*PROBLEM:* Return each line of the listing that has the word "soap" in it.

*RECORDS SHOWN:*
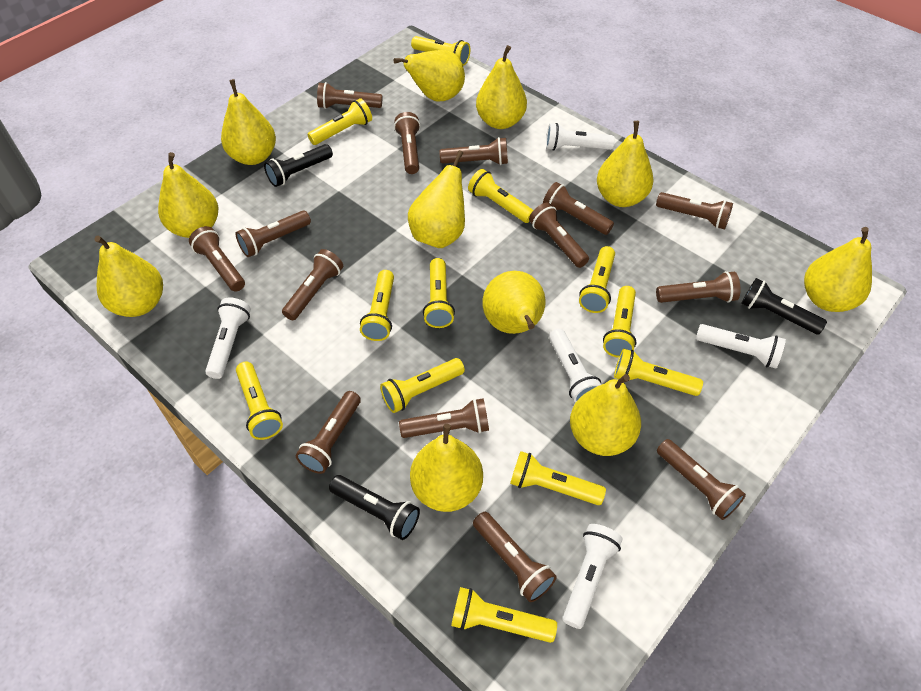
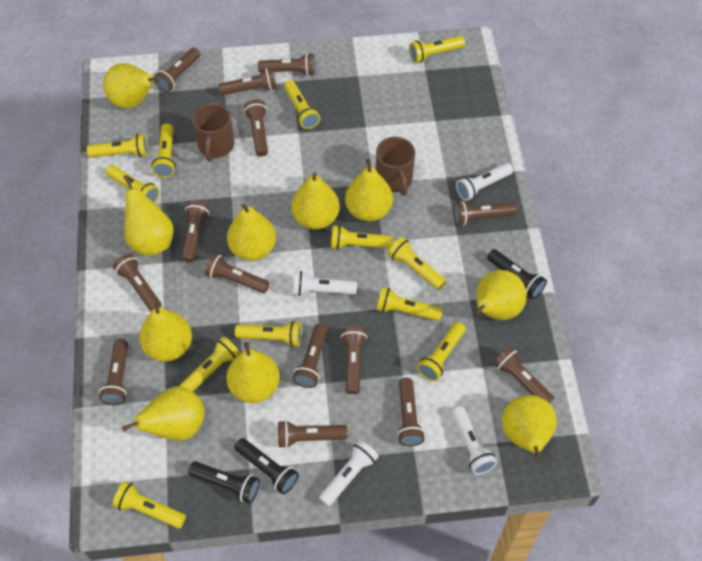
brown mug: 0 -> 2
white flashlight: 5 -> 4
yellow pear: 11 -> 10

* * *

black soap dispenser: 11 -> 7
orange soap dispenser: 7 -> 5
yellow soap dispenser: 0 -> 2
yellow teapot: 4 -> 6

*TASK RESPONSE:*
black soap dispenser: 11 -> 7
orange soap dispenser: 7 -> 5
yellow soap dispenser: 0 -> 2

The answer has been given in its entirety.